Work item - Pull from the data below each line where the word "white" occurs, and copy it.

Data for processing -
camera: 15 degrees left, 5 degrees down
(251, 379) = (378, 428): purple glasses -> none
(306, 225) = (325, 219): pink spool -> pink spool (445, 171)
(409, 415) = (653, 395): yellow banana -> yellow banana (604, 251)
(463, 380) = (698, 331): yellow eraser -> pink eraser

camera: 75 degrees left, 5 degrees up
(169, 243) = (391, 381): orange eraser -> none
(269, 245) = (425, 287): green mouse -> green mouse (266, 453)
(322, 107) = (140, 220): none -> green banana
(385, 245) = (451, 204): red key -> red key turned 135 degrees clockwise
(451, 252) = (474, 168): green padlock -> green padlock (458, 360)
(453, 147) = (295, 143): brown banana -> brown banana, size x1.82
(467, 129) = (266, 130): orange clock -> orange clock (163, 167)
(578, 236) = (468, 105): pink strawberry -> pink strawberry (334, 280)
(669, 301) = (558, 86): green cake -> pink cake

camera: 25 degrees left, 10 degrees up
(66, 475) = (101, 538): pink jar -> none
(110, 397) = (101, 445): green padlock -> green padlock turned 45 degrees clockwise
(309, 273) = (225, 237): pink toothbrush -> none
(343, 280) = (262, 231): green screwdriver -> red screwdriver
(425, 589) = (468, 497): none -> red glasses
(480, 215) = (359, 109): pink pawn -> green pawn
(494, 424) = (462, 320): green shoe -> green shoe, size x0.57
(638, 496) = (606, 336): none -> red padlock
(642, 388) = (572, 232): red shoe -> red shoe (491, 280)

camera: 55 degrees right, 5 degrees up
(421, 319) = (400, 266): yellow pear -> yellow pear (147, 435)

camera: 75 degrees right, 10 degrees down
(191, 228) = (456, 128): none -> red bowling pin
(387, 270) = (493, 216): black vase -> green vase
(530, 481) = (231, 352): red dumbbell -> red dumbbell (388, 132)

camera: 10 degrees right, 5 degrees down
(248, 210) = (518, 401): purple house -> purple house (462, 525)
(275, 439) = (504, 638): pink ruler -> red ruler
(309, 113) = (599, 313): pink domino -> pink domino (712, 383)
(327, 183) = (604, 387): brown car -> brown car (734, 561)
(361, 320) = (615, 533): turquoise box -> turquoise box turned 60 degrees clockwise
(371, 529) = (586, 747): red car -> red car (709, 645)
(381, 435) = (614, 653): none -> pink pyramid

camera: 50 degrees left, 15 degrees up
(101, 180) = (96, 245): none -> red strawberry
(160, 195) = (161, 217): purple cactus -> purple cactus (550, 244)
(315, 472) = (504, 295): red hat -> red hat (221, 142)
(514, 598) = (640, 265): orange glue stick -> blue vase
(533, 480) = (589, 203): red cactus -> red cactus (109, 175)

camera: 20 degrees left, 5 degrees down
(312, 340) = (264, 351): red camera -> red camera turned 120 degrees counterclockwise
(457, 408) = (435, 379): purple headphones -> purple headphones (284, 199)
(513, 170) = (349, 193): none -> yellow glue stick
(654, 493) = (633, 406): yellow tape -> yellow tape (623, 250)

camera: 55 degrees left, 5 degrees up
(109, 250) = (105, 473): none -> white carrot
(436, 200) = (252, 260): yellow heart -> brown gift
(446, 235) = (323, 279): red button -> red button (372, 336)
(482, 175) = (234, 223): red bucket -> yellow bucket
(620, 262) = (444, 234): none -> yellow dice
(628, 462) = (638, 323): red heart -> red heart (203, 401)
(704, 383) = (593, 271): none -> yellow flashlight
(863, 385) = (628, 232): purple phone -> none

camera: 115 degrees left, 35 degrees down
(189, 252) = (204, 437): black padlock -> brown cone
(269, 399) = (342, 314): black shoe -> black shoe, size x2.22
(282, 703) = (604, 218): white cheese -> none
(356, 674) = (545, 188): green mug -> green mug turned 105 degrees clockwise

Task answer -
(109, 250) = (105, 473): none -> white carrot
(282, 703) = (604, 218): white cheese -> none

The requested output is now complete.